◆ **Prompt**: After locating "Q1: NPN (B BASE, C" in the listing below, copy that line and each one after it exactly, ending with the line that has "R11: 3.6k (EN_N, U3/PD4)".

◆ **The records**:
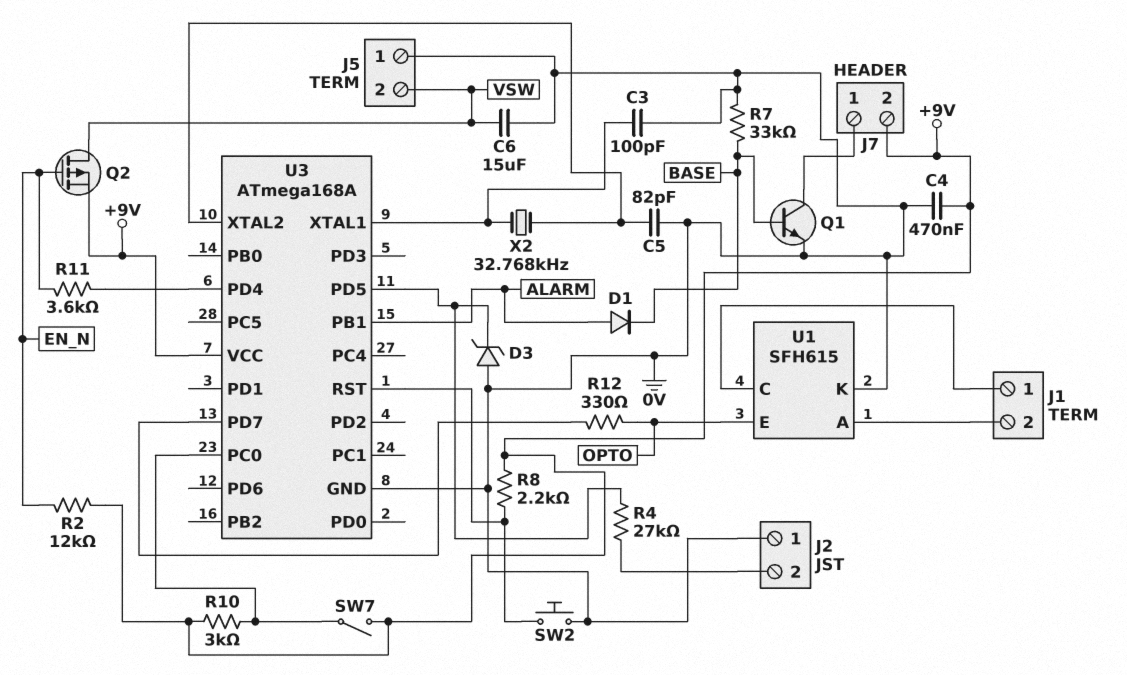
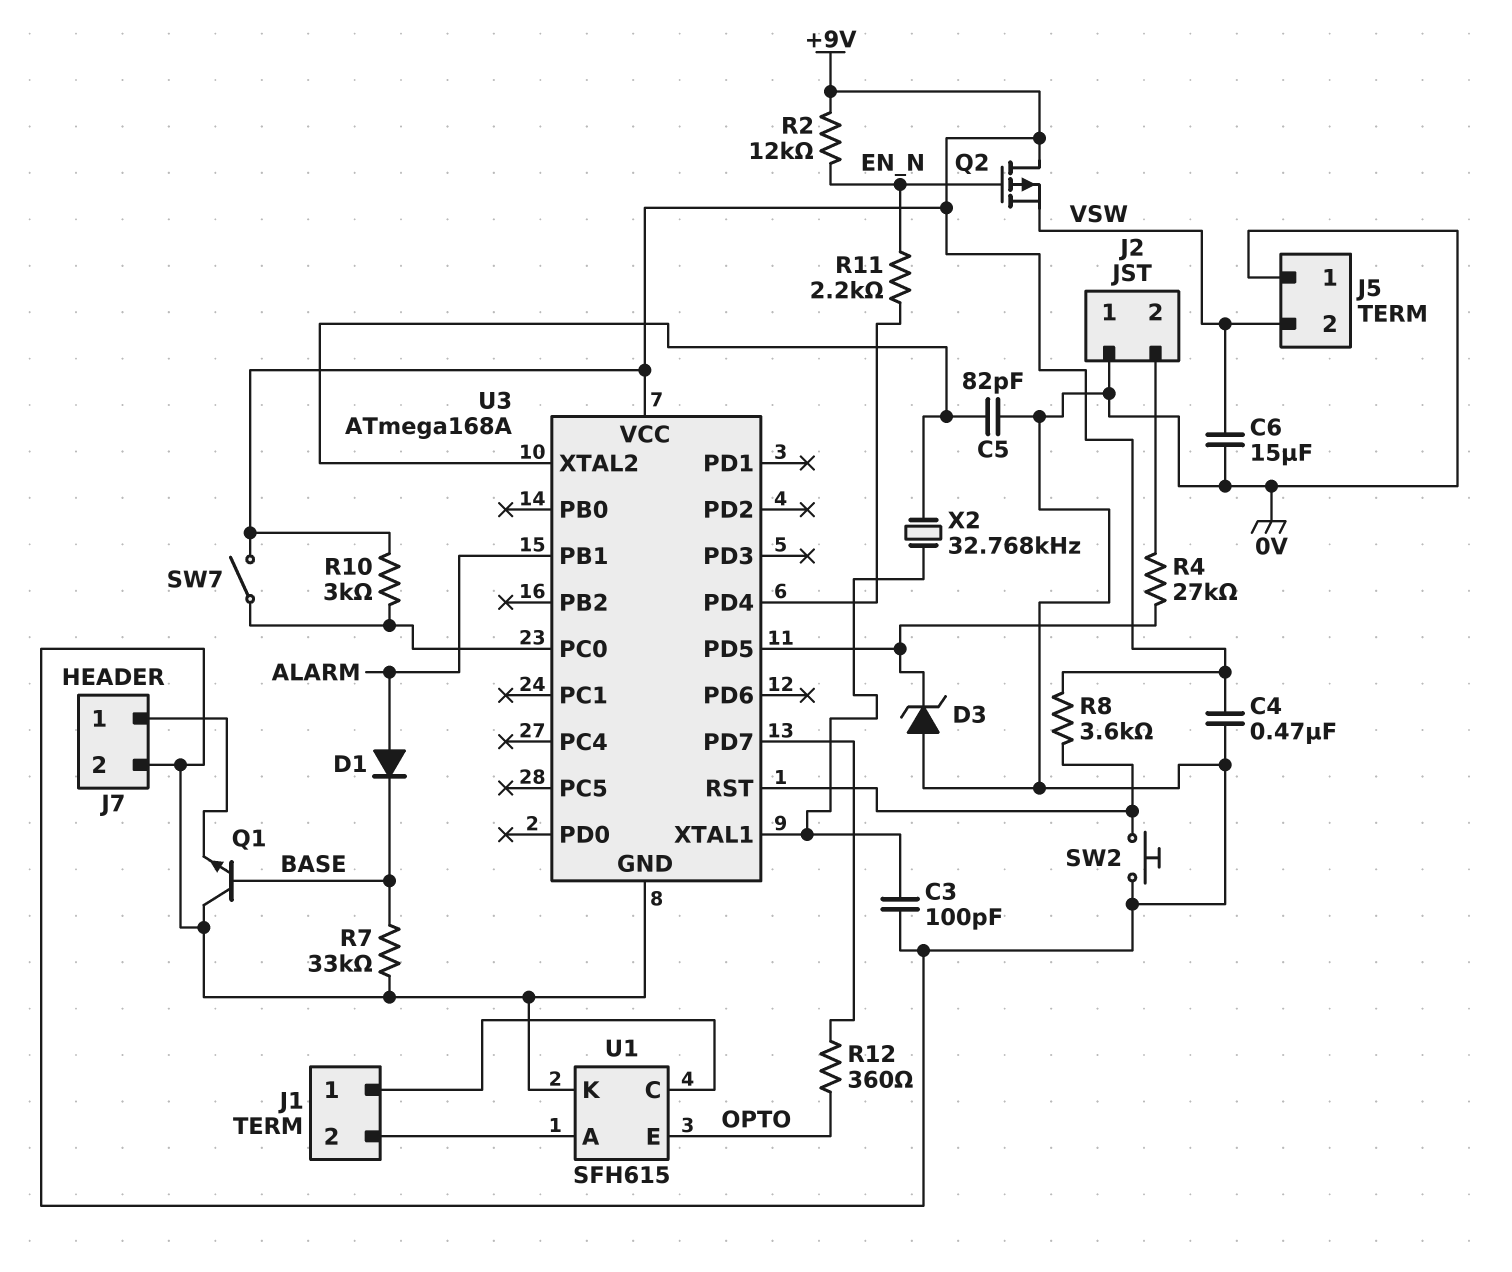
J7 pin 2: +9V -> 0V
Q1: NPN (B BASE, C J7/1, E 0V) -> NPN (B BASE, C 0V, E J7/1)
Q2: PMOS (G EN_N, D VSW, S +9V) -> PMOS (G EN_N, D +9V, S VSW)
R8: 2.2k (+9V, U3/RST) -> 3.6k (+9V, U3/RST)
R11: 3.6k (EN_N, U3/PD4) -> 2.2k (EN_N, U3/PD4)
R12: 330 (OPTO, U3/PD7) -> 360 (OPTO, U3/PD7)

◆ **Exercise solution**:
Q1: NPN (B BASE, C J7/1, E 0V) -> NPN (B BASE, C 0V, E J7/1)
Q2: PMOS (G EN_N, D VSW, S +9V) -> PMOS (G EN_N, D +9V, S VSW)
R8: 2.2k (+9V, U3/RST) -> 3.6k (+9V, U3/RST)
R11: 3.6k (EN_N, U3/PD4) -> 2.2k (EN_N, U3/PD4)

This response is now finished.